EXERCISE DIRECTIONS – Work out how many lines in the data hold the word "grey", and reply with that number only.

GIVEN INFORMATION –
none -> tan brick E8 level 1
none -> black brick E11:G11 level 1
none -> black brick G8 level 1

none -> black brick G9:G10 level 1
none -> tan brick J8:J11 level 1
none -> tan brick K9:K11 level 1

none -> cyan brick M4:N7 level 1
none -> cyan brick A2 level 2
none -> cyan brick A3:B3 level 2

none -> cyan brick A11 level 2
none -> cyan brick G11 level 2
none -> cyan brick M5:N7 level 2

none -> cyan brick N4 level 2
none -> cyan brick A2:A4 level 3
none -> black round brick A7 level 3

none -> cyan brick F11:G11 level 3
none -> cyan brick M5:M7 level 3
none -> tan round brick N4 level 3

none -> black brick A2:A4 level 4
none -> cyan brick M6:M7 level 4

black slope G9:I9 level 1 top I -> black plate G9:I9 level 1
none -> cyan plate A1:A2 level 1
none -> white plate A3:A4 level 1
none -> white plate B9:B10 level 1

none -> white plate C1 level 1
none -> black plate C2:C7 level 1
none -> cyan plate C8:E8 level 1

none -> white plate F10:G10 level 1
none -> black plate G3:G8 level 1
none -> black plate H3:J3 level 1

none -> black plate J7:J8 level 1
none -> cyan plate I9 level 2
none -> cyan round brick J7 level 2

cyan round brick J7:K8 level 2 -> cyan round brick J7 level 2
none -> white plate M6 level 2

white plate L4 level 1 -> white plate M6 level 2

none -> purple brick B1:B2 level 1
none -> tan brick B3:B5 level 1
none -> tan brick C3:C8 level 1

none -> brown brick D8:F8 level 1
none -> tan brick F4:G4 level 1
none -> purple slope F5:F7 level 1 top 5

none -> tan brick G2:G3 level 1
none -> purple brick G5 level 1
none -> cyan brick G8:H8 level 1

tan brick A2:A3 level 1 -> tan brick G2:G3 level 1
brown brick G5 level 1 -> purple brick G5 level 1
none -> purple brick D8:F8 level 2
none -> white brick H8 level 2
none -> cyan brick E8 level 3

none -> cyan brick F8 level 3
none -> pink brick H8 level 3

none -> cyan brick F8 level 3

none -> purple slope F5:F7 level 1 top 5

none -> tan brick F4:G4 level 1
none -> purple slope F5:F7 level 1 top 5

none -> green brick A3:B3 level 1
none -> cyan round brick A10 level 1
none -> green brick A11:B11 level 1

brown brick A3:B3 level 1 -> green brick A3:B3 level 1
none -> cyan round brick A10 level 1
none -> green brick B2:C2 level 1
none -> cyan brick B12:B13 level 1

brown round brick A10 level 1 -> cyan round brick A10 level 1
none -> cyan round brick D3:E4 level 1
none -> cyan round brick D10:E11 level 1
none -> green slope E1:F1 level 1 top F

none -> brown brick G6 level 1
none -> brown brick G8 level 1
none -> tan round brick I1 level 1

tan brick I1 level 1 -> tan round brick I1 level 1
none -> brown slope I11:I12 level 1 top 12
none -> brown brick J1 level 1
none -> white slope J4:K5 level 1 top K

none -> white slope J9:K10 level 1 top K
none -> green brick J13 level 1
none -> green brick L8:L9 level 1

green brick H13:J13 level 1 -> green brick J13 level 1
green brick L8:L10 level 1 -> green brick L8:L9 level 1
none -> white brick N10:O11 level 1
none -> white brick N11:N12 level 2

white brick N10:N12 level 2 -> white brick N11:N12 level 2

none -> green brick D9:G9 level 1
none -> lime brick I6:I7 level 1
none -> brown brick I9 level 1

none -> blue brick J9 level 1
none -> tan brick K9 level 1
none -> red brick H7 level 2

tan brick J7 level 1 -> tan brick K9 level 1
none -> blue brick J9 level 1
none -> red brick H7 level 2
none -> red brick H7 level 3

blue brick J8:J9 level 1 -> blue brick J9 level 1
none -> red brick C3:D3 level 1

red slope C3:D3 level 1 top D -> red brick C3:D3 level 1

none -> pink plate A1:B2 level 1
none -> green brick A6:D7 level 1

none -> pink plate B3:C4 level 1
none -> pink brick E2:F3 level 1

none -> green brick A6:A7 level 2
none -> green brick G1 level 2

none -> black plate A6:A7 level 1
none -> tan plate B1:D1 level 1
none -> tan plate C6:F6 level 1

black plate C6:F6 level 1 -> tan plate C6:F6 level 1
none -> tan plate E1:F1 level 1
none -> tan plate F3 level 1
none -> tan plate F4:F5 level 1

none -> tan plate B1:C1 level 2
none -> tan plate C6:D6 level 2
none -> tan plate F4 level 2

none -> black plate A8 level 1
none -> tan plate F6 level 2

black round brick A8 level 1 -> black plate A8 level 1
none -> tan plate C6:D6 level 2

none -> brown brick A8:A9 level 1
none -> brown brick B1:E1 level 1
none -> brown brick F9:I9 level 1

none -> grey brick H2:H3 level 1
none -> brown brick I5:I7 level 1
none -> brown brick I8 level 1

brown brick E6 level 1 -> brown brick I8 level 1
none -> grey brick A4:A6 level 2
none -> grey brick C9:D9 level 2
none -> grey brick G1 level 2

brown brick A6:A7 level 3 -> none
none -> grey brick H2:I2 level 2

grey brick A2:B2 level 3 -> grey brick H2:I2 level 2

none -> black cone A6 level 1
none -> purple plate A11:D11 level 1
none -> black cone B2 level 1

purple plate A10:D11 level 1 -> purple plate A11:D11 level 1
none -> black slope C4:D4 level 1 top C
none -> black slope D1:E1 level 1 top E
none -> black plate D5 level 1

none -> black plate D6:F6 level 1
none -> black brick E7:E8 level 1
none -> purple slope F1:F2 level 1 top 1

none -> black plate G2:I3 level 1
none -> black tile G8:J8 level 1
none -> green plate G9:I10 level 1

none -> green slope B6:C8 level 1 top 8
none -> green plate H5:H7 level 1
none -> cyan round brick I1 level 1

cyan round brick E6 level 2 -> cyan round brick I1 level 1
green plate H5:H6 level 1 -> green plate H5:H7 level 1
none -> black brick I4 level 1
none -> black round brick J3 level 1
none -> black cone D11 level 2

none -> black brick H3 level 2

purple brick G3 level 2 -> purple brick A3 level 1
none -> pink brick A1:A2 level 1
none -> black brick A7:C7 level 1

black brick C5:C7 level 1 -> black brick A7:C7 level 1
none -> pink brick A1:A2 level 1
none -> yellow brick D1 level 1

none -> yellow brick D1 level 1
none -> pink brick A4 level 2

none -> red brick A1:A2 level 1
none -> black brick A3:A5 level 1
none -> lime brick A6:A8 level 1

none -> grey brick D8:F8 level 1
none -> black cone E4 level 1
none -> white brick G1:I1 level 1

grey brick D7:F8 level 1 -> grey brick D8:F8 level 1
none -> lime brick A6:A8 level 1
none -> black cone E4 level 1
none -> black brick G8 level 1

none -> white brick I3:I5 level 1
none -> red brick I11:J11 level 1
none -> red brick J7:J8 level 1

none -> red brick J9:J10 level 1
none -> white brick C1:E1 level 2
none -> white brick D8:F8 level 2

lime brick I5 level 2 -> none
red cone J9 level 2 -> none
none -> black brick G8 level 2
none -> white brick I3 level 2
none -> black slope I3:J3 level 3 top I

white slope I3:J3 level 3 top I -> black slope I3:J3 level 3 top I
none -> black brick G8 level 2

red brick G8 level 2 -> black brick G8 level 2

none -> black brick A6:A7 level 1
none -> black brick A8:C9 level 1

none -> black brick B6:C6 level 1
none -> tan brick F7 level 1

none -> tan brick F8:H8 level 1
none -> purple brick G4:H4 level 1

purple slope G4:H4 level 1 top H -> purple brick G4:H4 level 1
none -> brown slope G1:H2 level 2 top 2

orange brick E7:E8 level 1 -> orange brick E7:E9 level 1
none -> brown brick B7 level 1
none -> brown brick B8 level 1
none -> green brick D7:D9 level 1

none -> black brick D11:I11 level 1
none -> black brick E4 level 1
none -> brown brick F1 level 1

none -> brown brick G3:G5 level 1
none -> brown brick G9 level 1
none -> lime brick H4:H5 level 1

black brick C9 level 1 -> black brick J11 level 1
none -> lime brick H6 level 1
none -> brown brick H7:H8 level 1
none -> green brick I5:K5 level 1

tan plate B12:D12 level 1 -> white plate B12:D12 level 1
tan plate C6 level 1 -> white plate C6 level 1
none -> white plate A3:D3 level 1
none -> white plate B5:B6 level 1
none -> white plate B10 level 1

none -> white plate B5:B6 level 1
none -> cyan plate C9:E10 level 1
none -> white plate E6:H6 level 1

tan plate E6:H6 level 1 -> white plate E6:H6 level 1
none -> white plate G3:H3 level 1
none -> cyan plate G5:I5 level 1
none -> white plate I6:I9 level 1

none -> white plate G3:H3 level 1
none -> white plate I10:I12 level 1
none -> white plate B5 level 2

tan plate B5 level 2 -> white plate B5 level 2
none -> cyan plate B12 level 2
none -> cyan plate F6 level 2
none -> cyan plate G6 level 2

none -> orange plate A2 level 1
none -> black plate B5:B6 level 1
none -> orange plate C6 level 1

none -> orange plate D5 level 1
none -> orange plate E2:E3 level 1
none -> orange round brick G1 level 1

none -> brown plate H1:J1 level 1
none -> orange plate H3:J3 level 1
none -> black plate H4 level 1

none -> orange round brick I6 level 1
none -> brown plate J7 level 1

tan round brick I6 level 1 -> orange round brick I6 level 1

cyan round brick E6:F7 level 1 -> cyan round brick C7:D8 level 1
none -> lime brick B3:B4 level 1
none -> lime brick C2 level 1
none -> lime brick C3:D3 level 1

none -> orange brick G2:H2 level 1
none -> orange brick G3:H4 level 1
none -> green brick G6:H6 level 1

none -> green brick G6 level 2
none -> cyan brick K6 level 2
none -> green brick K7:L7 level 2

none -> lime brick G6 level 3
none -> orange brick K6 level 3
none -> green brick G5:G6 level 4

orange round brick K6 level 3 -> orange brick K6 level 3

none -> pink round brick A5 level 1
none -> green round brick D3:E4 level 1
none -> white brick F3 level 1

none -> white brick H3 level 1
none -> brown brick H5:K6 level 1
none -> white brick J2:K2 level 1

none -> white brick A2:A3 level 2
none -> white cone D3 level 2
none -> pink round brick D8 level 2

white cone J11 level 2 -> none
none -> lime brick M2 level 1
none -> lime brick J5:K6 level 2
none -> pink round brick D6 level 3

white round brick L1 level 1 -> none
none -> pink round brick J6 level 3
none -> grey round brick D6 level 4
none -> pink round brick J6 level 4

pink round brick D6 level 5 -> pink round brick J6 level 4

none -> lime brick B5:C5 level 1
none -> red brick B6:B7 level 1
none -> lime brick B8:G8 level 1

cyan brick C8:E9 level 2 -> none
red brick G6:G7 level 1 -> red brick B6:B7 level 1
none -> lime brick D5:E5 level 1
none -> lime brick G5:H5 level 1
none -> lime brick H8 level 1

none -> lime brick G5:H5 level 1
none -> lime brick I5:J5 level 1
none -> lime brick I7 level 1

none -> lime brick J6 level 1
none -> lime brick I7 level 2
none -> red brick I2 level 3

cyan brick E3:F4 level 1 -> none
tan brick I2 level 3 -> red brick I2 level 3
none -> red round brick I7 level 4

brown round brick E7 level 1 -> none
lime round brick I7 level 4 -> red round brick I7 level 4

SOLUTION TO THE EXERCISE – 9